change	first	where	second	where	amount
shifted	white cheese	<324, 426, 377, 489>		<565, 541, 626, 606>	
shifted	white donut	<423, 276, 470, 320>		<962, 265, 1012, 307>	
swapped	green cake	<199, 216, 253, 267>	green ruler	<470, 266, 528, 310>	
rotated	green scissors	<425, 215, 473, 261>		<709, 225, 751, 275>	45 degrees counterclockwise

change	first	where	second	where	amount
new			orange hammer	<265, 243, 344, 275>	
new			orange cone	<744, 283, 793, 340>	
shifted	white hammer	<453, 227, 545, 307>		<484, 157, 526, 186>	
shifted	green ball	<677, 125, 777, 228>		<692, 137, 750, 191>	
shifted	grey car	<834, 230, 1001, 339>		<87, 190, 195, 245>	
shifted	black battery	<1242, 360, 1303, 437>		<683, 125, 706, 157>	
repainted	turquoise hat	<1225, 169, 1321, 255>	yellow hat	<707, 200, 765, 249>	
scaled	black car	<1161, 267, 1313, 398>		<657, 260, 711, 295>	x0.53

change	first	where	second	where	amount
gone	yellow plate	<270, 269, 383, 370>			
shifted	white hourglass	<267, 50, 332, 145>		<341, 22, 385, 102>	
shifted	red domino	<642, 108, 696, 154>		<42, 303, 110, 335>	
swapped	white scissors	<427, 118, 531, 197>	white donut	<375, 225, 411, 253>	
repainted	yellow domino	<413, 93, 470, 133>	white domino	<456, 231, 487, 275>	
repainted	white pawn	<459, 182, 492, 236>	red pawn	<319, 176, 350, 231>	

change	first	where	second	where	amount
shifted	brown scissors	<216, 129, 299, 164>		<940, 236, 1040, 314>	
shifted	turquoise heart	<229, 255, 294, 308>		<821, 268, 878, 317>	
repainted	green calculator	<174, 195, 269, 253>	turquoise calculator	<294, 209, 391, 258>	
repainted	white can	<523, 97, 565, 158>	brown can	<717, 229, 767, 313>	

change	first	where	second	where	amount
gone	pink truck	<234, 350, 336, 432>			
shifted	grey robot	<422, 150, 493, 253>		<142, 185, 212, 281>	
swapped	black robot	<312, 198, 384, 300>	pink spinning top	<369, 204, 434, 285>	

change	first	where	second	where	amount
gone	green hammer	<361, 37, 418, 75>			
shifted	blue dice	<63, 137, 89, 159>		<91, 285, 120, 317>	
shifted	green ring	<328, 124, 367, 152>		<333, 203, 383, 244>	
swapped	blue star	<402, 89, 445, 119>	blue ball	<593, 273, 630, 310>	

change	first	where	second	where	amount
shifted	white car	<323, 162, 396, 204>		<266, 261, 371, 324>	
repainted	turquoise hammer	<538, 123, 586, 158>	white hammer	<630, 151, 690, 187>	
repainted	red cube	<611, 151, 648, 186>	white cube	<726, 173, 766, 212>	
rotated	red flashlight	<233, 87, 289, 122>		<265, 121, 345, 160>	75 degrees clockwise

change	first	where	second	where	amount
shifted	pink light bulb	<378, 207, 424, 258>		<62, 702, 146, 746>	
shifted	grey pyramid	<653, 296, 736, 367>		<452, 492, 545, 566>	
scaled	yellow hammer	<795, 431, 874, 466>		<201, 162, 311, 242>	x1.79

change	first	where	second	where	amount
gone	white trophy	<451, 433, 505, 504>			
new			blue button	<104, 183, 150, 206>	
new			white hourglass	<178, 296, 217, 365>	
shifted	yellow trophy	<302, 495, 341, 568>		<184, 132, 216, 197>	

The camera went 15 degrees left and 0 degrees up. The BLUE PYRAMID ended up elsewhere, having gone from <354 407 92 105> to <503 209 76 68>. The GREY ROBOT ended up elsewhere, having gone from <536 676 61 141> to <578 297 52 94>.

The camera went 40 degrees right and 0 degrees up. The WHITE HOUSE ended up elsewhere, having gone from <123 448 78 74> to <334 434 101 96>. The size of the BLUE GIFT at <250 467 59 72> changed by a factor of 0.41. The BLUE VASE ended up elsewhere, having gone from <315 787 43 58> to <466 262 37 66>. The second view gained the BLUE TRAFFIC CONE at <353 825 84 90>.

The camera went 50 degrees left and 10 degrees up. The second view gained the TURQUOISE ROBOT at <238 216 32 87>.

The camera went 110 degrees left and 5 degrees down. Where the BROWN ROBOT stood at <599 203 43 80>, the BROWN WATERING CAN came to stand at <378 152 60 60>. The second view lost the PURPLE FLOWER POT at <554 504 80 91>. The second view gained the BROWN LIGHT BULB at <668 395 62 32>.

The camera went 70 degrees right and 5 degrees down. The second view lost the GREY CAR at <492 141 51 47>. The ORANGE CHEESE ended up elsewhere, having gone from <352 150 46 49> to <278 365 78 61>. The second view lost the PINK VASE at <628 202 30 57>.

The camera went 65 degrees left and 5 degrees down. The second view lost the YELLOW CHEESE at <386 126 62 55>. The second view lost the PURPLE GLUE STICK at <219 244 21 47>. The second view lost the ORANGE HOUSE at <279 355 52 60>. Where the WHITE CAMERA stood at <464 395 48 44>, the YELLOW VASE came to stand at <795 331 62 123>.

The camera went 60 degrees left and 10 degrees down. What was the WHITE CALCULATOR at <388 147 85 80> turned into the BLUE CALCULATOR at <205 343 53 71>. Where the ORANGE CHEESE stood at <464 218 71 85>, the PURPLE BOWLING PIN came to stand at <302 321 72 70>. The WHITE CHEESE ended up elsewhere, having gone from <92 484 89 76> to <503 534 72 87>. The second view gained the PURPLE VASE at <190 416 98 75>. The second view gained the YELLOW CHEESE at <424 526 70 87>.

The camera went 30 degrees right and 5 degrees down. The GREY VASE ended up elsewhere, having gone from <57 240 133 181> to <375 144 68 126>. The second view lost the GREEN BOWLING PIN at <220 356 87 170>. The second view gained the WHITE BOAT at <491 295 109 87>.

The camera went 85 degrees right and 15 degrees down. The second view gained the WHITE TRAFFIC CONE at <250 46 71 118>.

______

● Problem: What is needed is an exact copy of all the records above.

● Task response:
change	first	where	second	where	amount
shifted	white cheese	<324, 426, 377, 489>		<565, 541, 626, 606>	
shifted	white donut	<423, 276, 470, 320>		<962, 265, 1012, 307>	
swapped	green cake	<199, 216, 253, 267>	green ruler	<470, 266, 528, 310>	
rotated	green scissors	<425, 215, 473, 261>		<709, 225, 751, 275>	45 degrees counterclockwise

change	first	where	second	where	amount
new			orange hammer	<265, 243, 344, 275>	
new			orange cone	<744, 283, 793, 340>	
shifted	white hammer	<453, 227, 545, 307>		<484, 157, 526, 186>	
shifted	green ball	<677, 125, 777, 228>		<692, 137, 750, 191>	
shifted	grey car	<834, 230, 1001, 339>		<87, 190, 195, 245>	
shifted	black battery	<1242, 360, 1303, 437>		<683, 125, 706, 157>	
repainted	turquoise hat	<1225, 169, 1321, 255>	yellow hat	<707, 200, 765, 249>	
scaled	black car	<1161, 267, 1313, 398>		<657, 260, 711, 295>	x0.53

change	first	where	second	where	amount
gone	yellow plate	<270, 269, 383, 370>			
shifted	white hourglass	<267, 50, 332, 145>		<341, 22, 385, 102>	
shifted	red domino	<642, 108, 696, 154>		<42, 303, 110, 335>	
swapped	white scissors	<427, 118, 531, 197>	white donut	<375, 225, 411, 253>	
repainted	yellow domino	<413, 93, 470, 133>	white domino	<456, 231, 487, 275>	
repainted	white pawn	<459, 182, 492, 236>	red pawn	<319, 176, 350, 231>	

change	first	where	second	where	amount
shifted	brown scissors	<216, 129, 299, 164>		<940, 236, 1040, 314>	
shifted	turquoise heart	<229, 255, 294, 308>		<821, 268, 878, 317>	
repainted	green calculator	<174, 195, 269, 253>	turquoise calculator	<294, 209, 391, 258>	
repainted	white can	<523, 97, 565, 158>	brown can	<717, 229, 767, 313>	

change	first	where	second	where	amount
gone	pink truck	<234, 350, 336, 432>			
shifted	grey robot	<422, 150, 493, 253>		<142, 185, 212, 281>	
swapped	black robot	<312, 198, 384, 300>	pink spinning top	<369, 204, 434, 285>	

change	first	where	second	where	amount
gone	green hammer	<361, 37, 418, 75>			
shifted	blue dice	<63, 137, 89, 159>		<91, 285, 120, 317>	
shifted	green ring	<328, 124, 367, 152>		<333, 203, 383, 244>	
swapped	blue star	<402, 89, 445, 119>	blue ball	<593, 273, 630, 310>	

change	first	where	second	where	amount
shifted	white car	<323, 162, 396, 204>		<266, 261, 371, 324>	
repainted	turquoise hammer	<538, 123, 586, 158>	white hammer	<630, 151, 690, 187>	
repainted	red cube	<611, 151, 648, 186>	white cube	<726, 173, 766, 212>	
rotated	red flashlight	<233, 87, 289, 122>		<265, 121, 345, 160>	75 degrees clockwise

change	first	where	second	where	amount
shifted	pink light bulb	<378, 207, 424, 258>		<62, 702, 146, 746>	
shifted	grey pyramid	<653, 296, 736, 367>		<452, 492, 545, 566>	
scaled	yellow hammer	<795, 431, 874, 466>		<201, 162, 311, 242>	x1.79

change	first	where	second	where	amount
gone	white trophy	<451, 433, 505, 504>			
new			blue button	<104, 183, 150, 206>	
new			white hourglass	<178, 296, 217, 365>	
shifted	yellow trophy	<302, 495, 341, 568>		<184, 132, 216, 197>	

The camera went 15 degrees left and 0 degrees up. The BLUE PYRAMID ended up elsewhere, having gone from <354 407 92 105> to <503 209 76 68>. The GREY ROBOT ended up elsewhere, having gone from <536 676 61 141> to <578 297 52 94>.

The camera went 40 degrees right and 0 degrees up. The WHITE HOUSE ended up elsewhere, having gone from <123 448 78 74> to <334 434 101 96>. The size of the BLUE GIFT at <250 467 59 72> changed by a factor of 0.41. The BLUE VASE ended up elsewhere, having gone from <315 787 43 58> to <466 262 37 66>. The second view gained the BLUE TRAFFIC CONE at <353 825 84 90>.

The camera went 50 degrees left and 10 degrees up. The second view gained the TURQUOISE ROBOT at <238 216 32 87>.

The camera went 110 degrees left and 5 degrees down. Where the BROWN ROBOT stood at <599 203 43 80>, the BROWN WATERING CAN came to stand at <378 152 60 60>. The second view lost the PURPLE FLOWER POT at <554 504 80 91>. The second view gained the BROWN LIGHT BULB at <668 395 62 32>.

The camera went 70 degrees right and 5 degrees down. The second view lost the GREY CAR at <492 141 51 47>. The ORANGE CHEESE ended up elsewhere, having gone from <352 150 46 49> to <278 365 78 61>. The second view lost the PINK VASE at <628 202 30 57>.

The camera went 65 degrees left and 5 degrees down. The second view lost the YELLOW CHEESE at <386 126 62 55>. The second view lost the PURPLE GLUE STICK at <219 244 21 47>. The second view lost the ORANGE HOUSE at <279 355 52 60>. Where the WHITE CAMERA stood at <464 395 48 44>, the YELLOW VASE came to stand at <795 331 62 123>.

The camera went 60 degrees left and 10 degrees down. What was the WHITE CALCULATOR at <388 147 85 80> turned into the BLUE CALCULATOR at <205 343 53 71>. Where the ORANGE CHEESE stood at <464 218 71 85>, the PURPLE BOWLING PIN came to stand at <302 321 72 70>. The WHITE CHEESE ended up elsewhere, having gone from <92 484 89 76> to <503 534 72 87>. The second view gained the PURPLE VASE at <190 416 98 75>. The second view gained the YELLOW CHEESE at <424 526 70 87>.

The camera went 30 degrees right and 5 degrees down. The GREY VASE ended up elsewhere, having gone from <57 240 133 181> to <375 144 68 126>. The second view lost the GREEN BOWLING PIN at <220 356 87 170>. The second view gained the WHITE BOAT at <491 295 109 87>.

The camera went 85 degrees right and 15 degrees down. The second view gained the WHITE TRAFFIC CONE at <250 46 71 118>.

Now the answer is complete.